# PROBLEM TO WORK ON
When the string "none" occurs in a line of the records, show that line.

Entries taken from a collection
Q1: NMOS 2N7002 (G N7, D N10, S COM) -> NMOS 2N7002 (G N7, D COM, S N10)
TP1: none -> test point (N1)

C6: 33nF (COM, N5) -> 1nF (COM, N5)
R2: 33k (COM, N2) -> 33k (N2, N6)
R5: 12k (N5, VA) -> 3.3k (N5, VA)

* * *

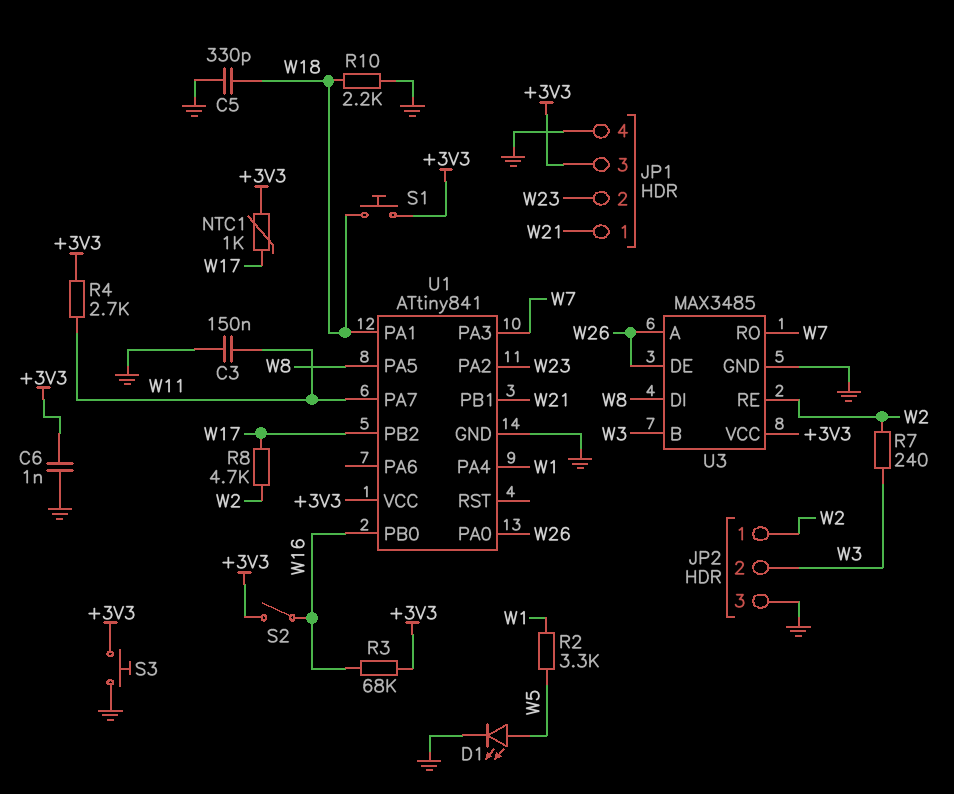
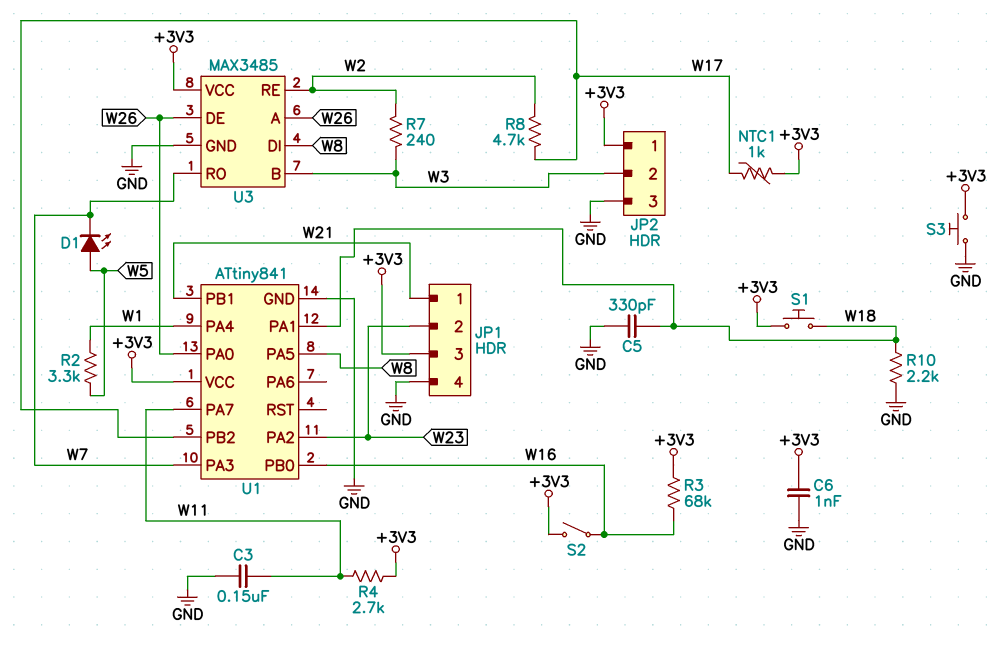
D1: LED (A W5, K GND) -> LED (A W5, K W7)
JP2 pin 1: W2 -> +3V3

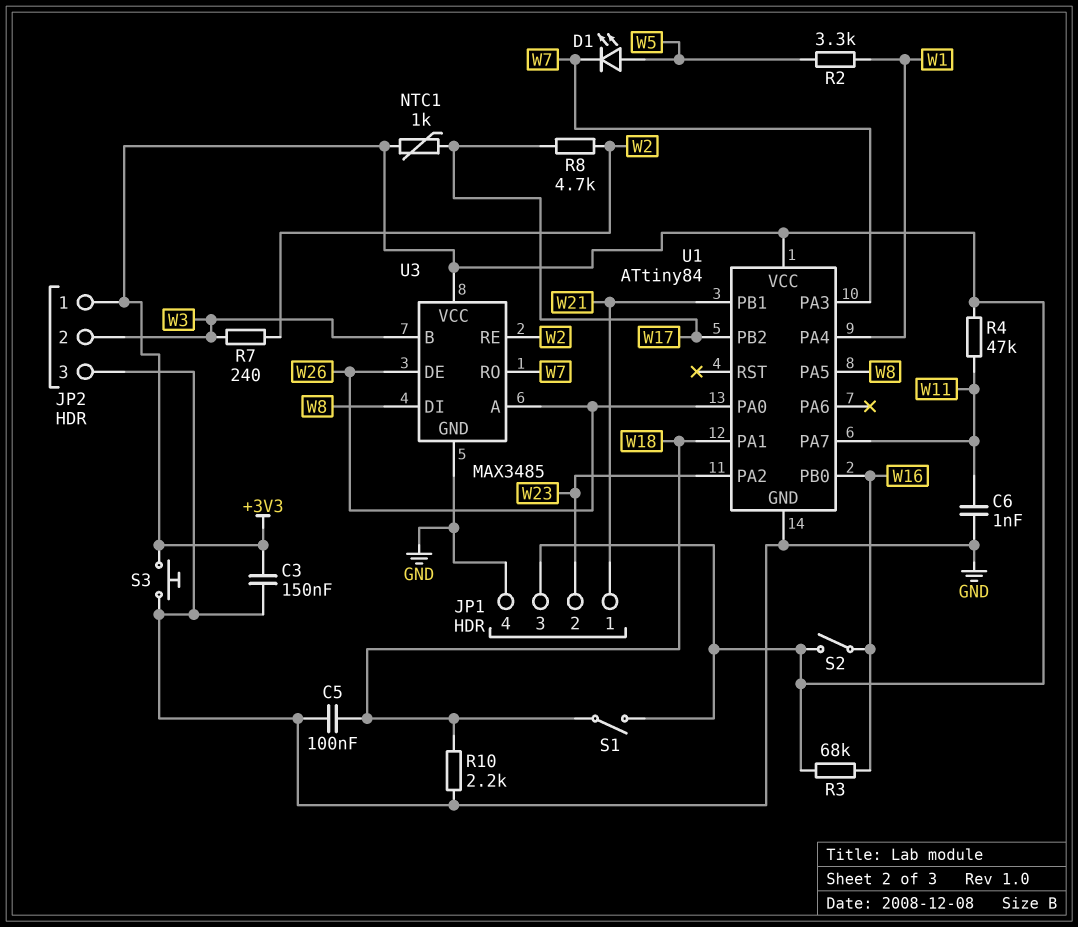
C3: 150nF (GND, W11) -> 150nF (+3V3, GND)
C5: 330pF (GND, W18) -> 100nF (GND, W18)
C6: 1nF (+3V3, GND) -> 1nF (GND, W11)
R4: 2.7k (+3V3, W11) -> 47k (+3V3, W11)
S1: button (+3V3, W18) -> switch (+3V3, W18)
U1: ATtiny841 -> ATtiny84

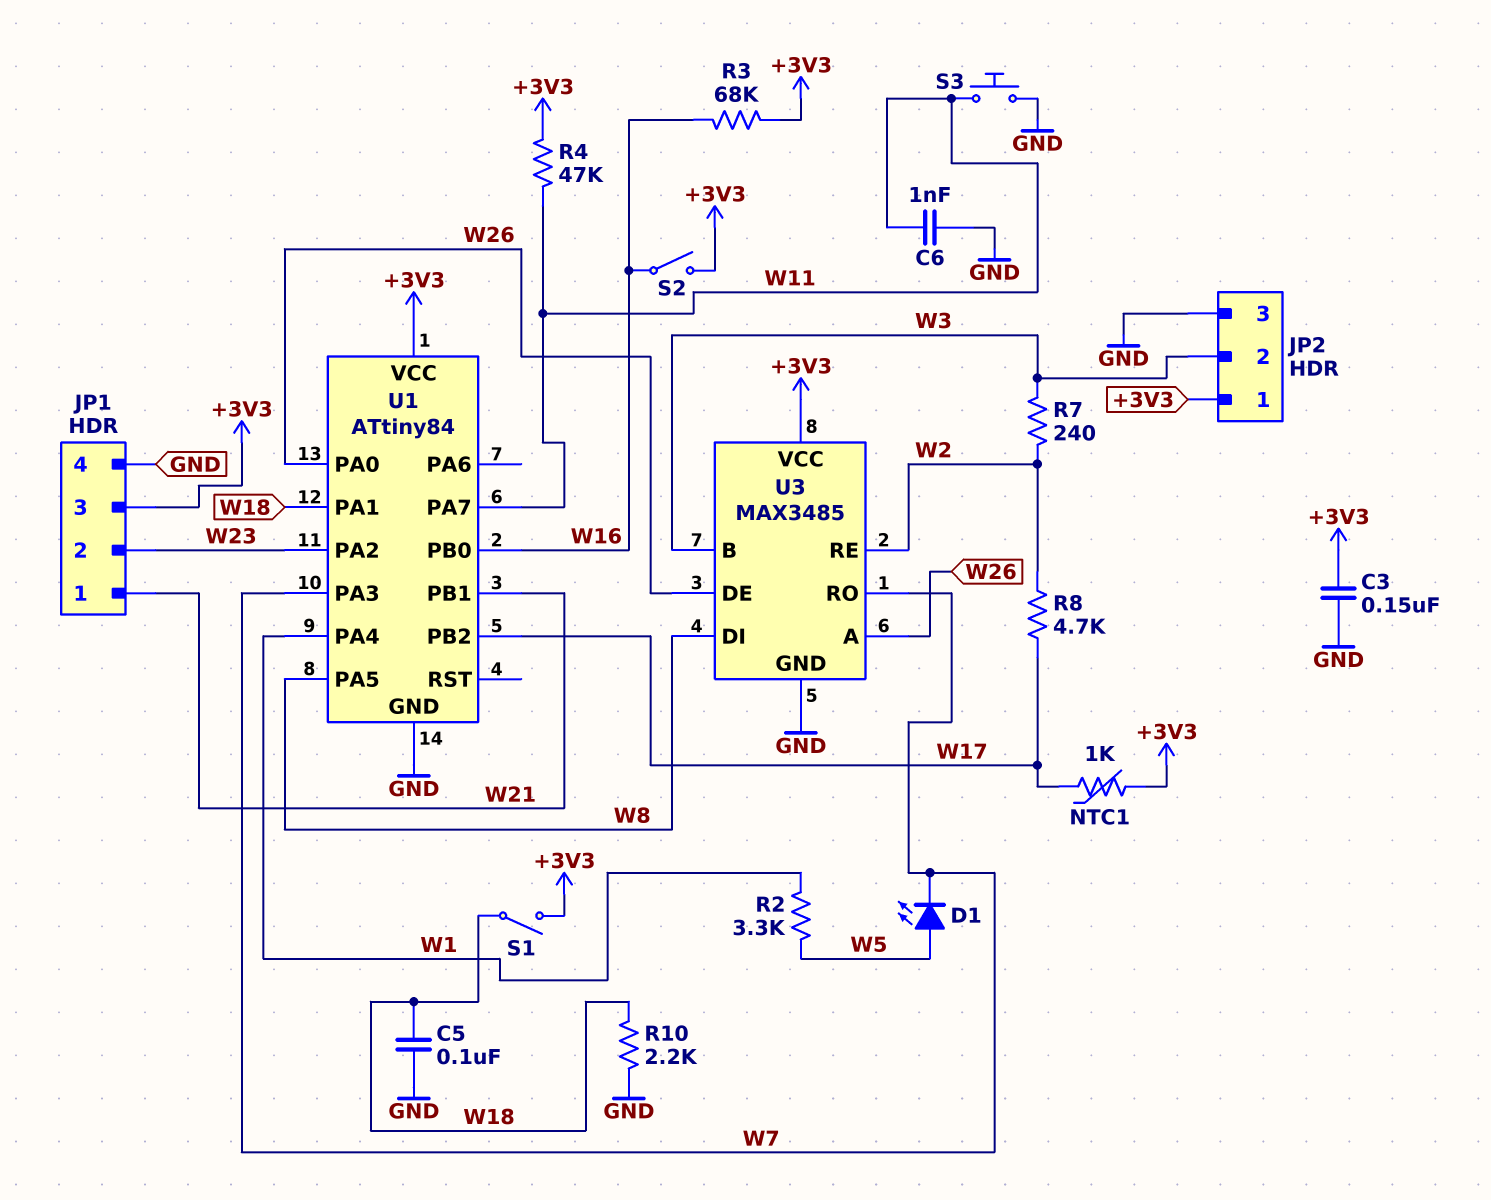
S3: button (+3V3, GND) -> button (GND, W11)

...

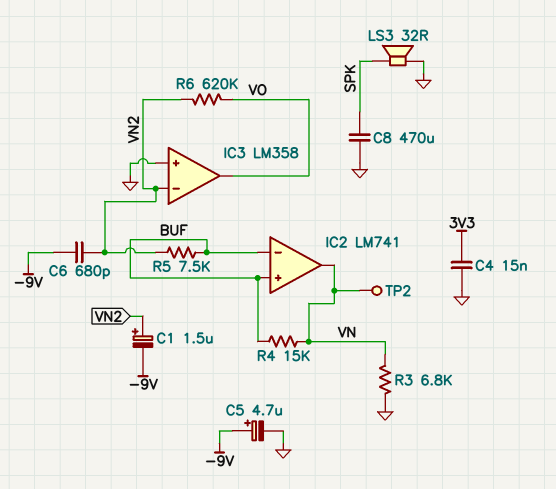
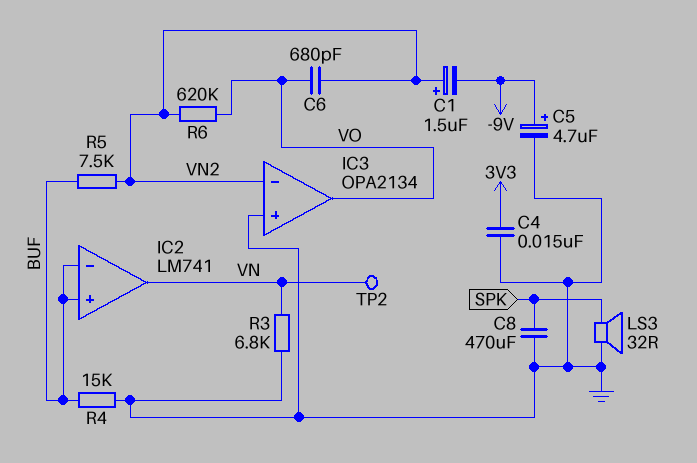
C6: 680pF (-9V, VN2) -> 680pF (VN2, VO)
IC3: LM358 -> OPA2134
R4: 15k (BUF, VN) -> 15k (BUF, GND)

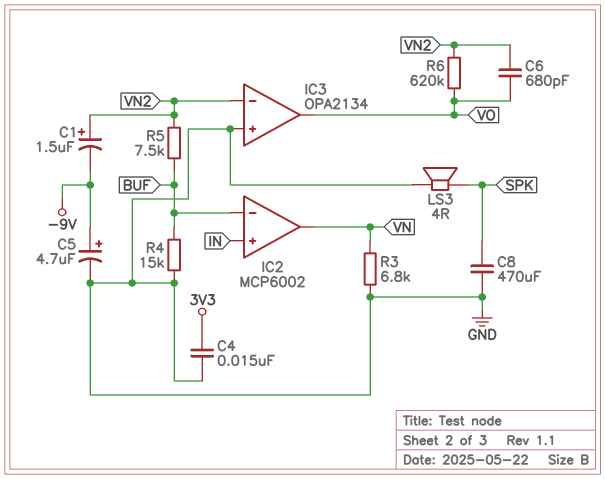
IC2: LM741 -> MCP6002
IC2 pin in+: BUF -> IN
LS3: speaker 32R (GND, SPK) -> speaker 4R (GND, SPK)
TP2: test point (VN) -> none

# FINAL ANSWER
TP1: none -> test point (N1)
TP2: test point (VN) -> none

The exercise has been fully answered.